#### EXERCISE OBJECTIVE:
Copy everything in the data below exactly except the pictures.

#### DATASET CONTENT:
· · · ·

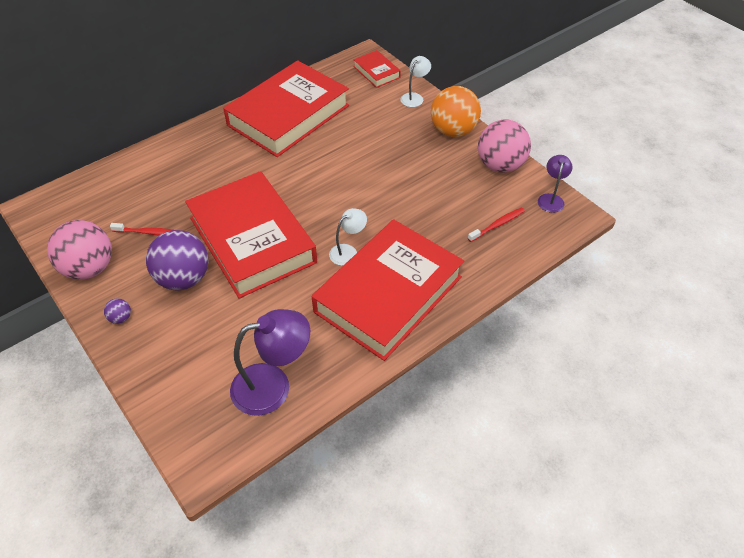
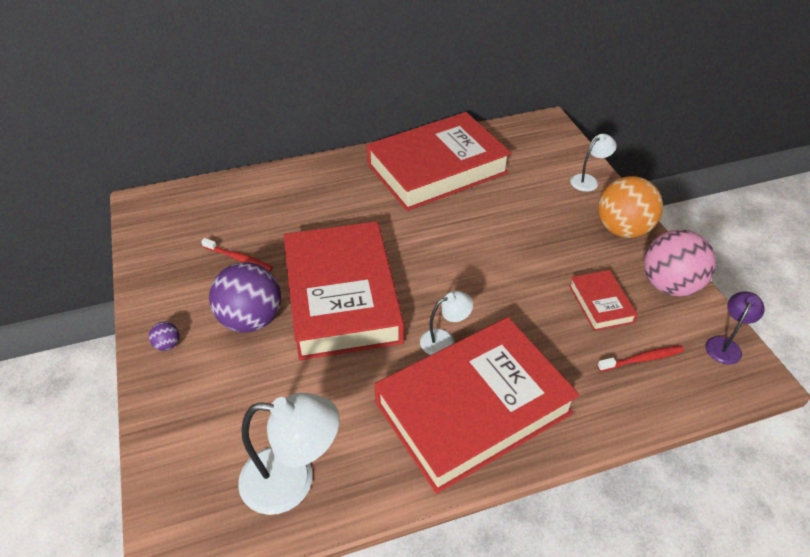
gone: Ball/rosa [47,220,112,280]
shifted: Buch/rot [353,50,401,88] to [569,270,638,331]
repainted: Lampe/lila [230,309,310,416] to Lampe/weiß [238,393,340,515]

· · · ·

#### WRITTEN RESPONSE:
gone: Ball/rosa [47,220,112,280]
shifted: Buch/rot [353,50,401,88] to [569,270,638,331]
repainted: Lampe/lila [230,309,310,416] to Lampe/weiß [238,393,340,515]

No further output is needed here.